(Beginning of Extracted information)

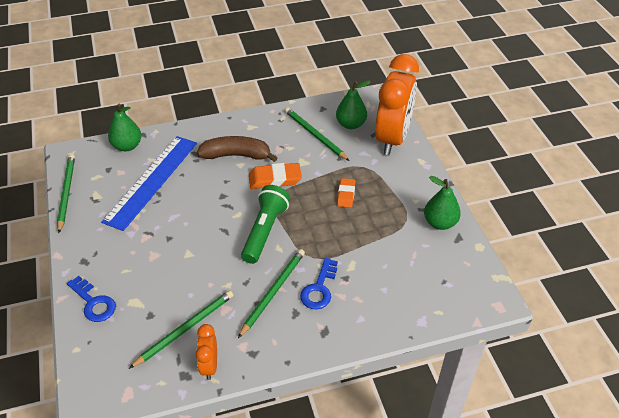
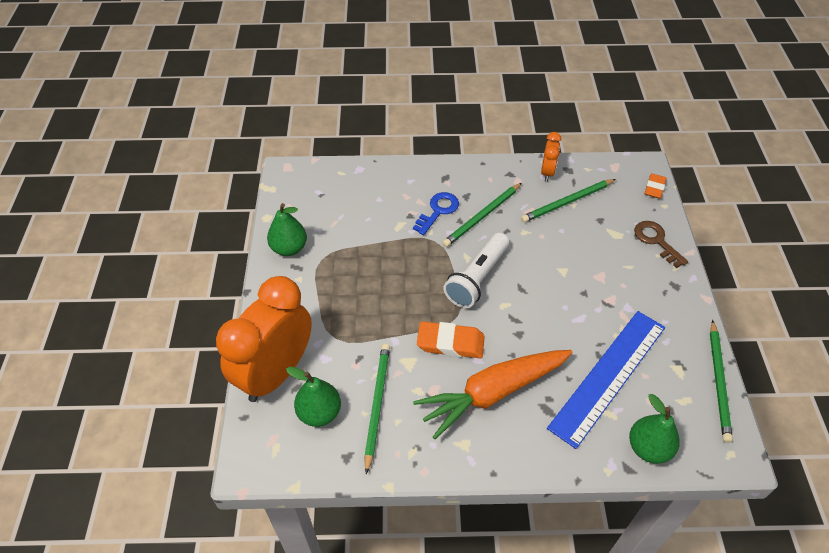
camera: 165 degrees left, 5 degrees up
blue key [67,276,116,322] -> brown key [634,221,688,268]
brown banana [197,136,278,162] -> orange carrot [413,350,573,439]
green flashlight [241,185,290,264] -> white flashlight [443,233,509,308]
green pencil [285,107,349,161] -> green pencil turned 150 degrees counterclockwise [364,344,390,474]
orange eraser [337,178,355,208] -> orange eraser moved to [645,173,667,199]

(End of Extracted information)

## Exercise description
Please copy each line of the records above in which the word "green" can be found.

## Answer for this exercise
green flashlight [241,185,290,264] -> white flashlight [443,233,509,308]
green pencil [285,107,349,161] -> green pencil turned 150 degrees counterclockwise [364,344,390,474]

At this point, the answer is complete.